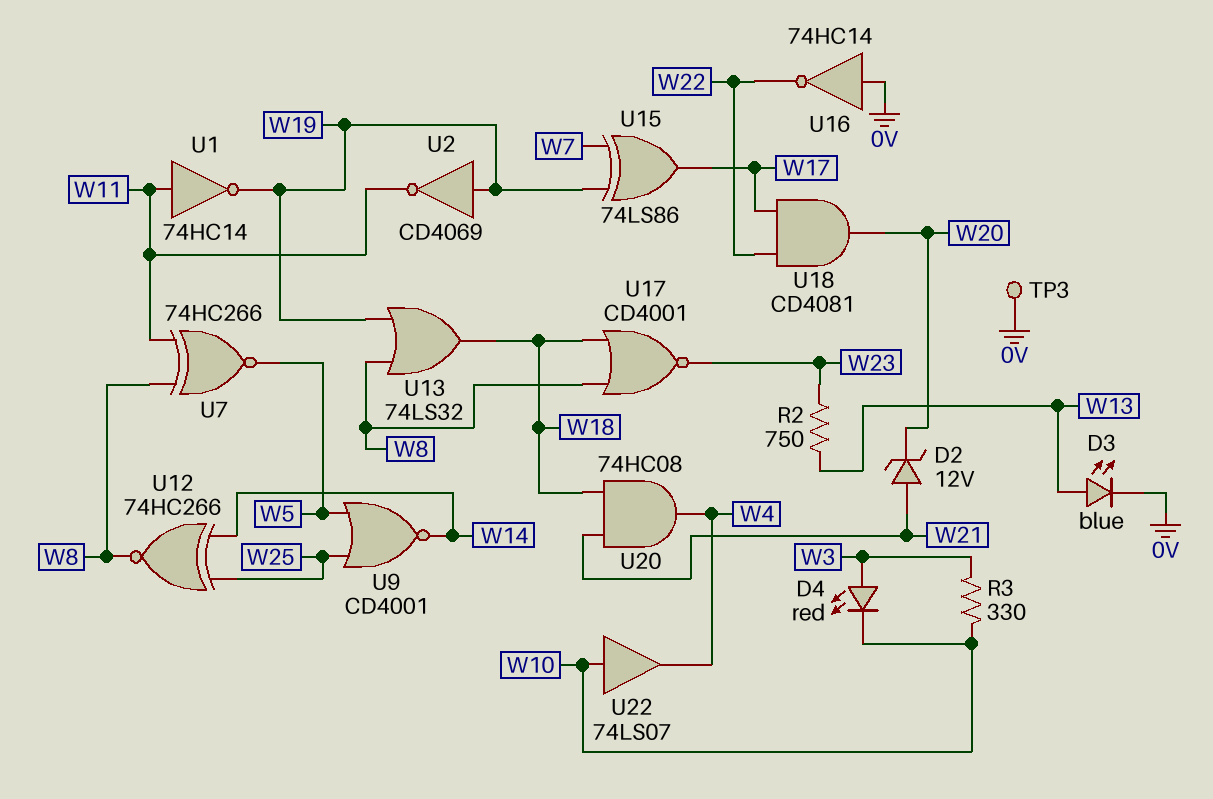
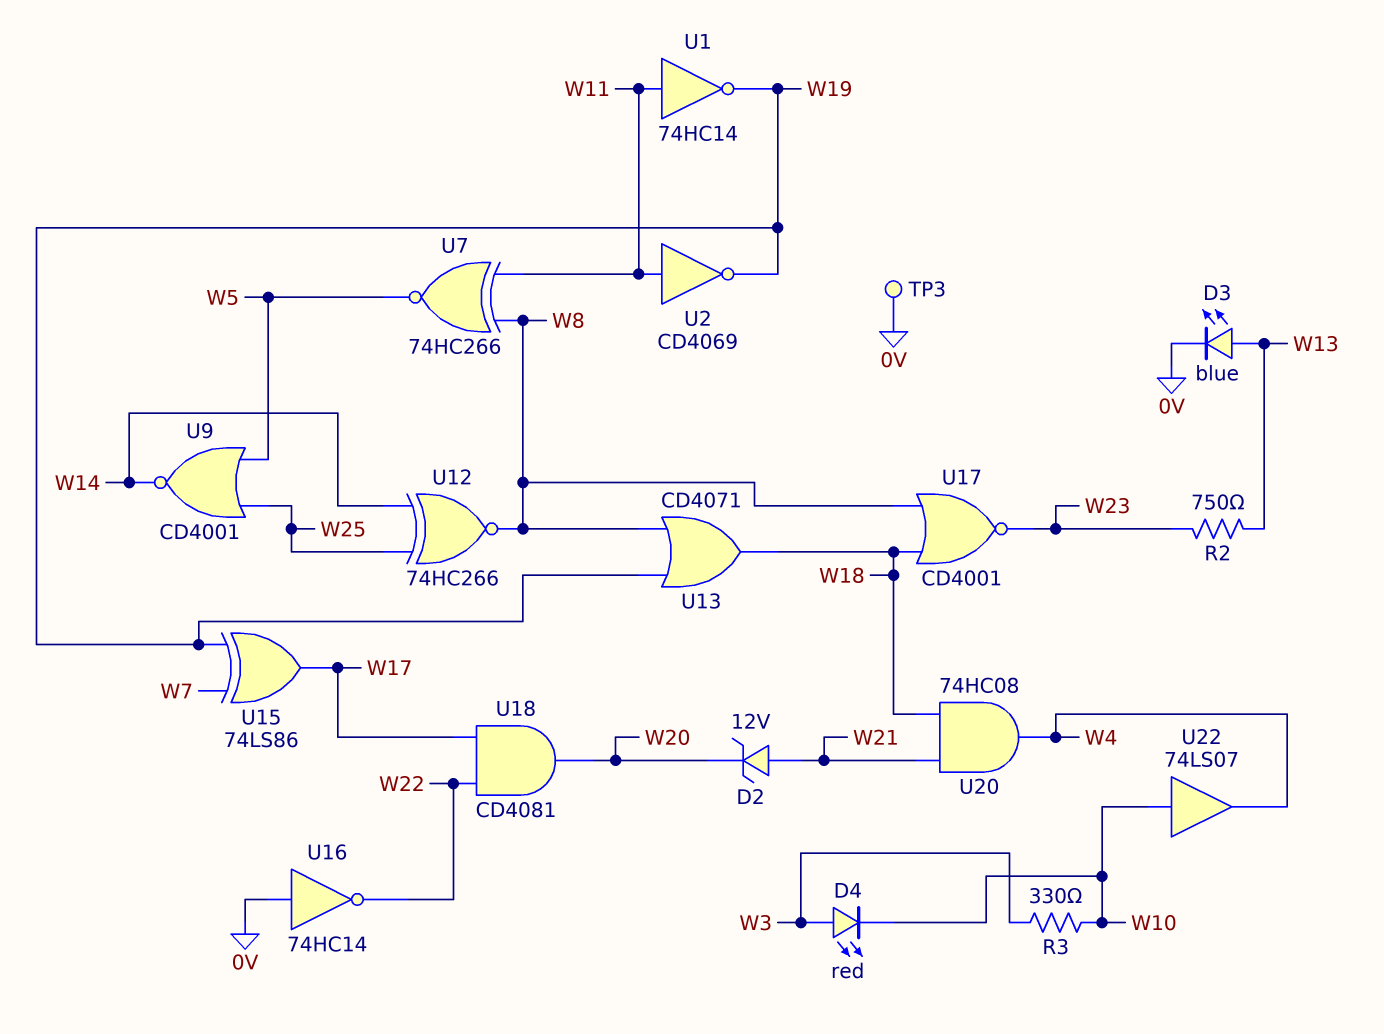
U2: NOT CD4069 (in W19, out W11) -> NOT CD4069 (in W11, out W19)
U13: OR 74LS32 (in W8, in W19, out W18) -> OR CD4071 (in W8, in W19, out W18)

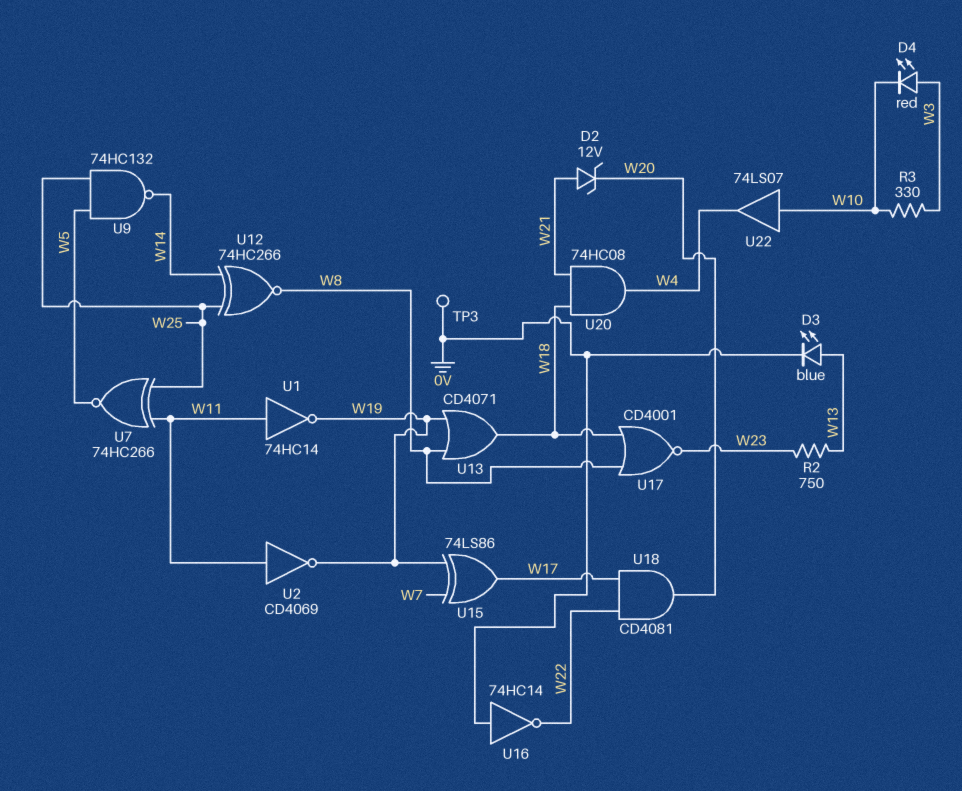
U7: XNOR 74HC266 (in W8, in W11, out W5) -> XNOR 74HC266 (in W11, in W25, out W5)
U9: NOR CD4001 (in W5, in W25, out W14) -> NAND 74HC132 (in W5, in W25, out W14)

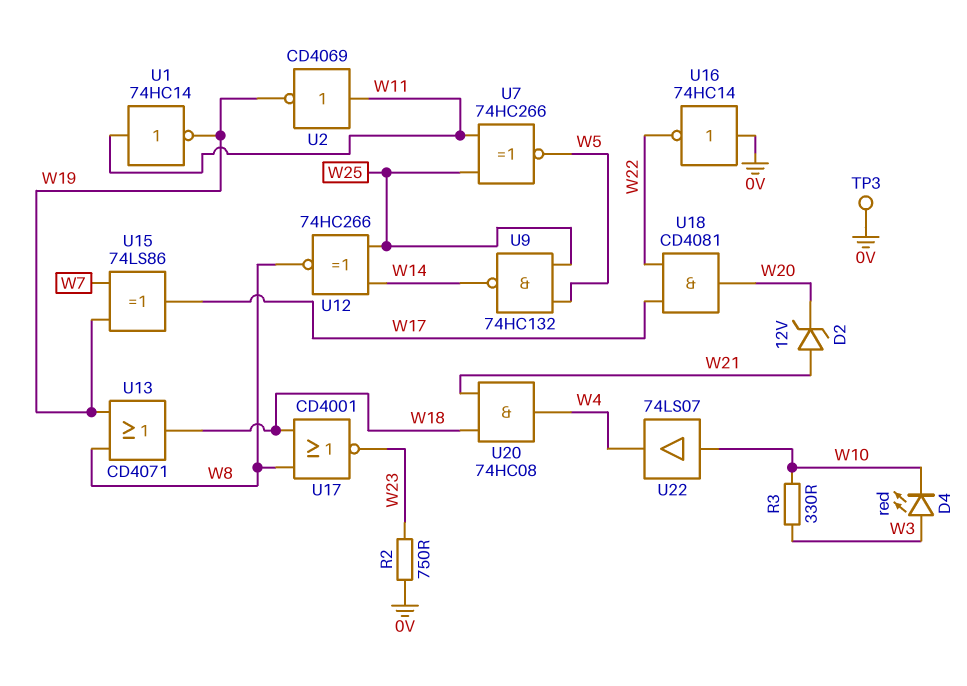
D3: LED blue (A W13, K 0V) -> none
R2: 750 (W13, W23) -> 750 (0V, W23)

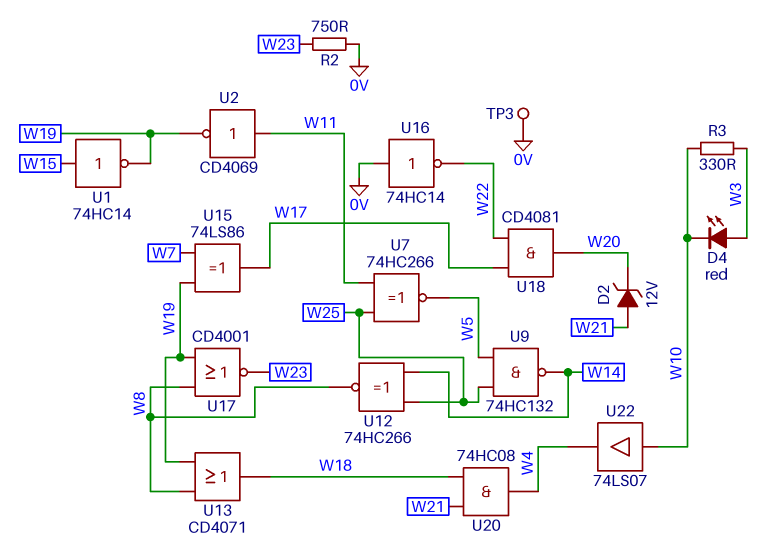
U1: NOT 74HC14 (in W11, out W19) -> NOT 74HC14 (in W15, out W19)
U17: NOR CD4001 (in W8, in W18, out W23) -> NOR CD4001 (in W8, in W19, out W23)

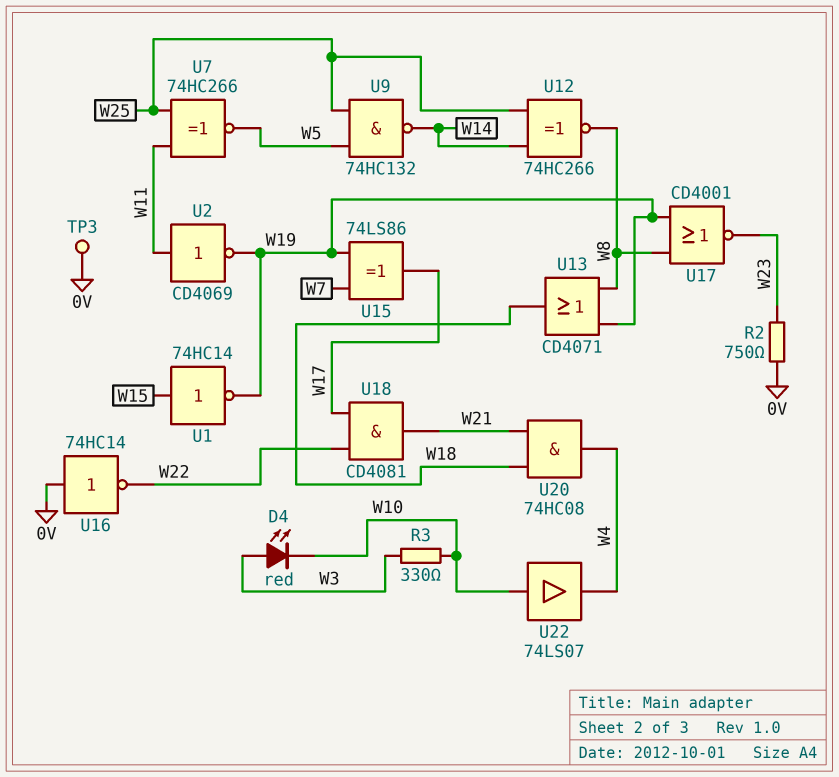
D2: zener 12V (A W21, K W20) -> none
U18: AND CD4081 (in W17, in W22, out W20) -> AND CD4081 (in W17, in W22, out W21)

______________________________

Write out exactly the lines from the line containing "U17: NOR CD4001" through the last line of the listing above, please, and leave out any pictures.

U17: NOR CD4001 (in W8, in W18, out W23) -> NOR CD4001 (in W8, in W19, out W23)

D2: zener 12V (A W21, K W20) -> none
U18: AND CD4081 (in W17, in W22, out W20) -> AND CD4081 (in W17, in W22, out W21)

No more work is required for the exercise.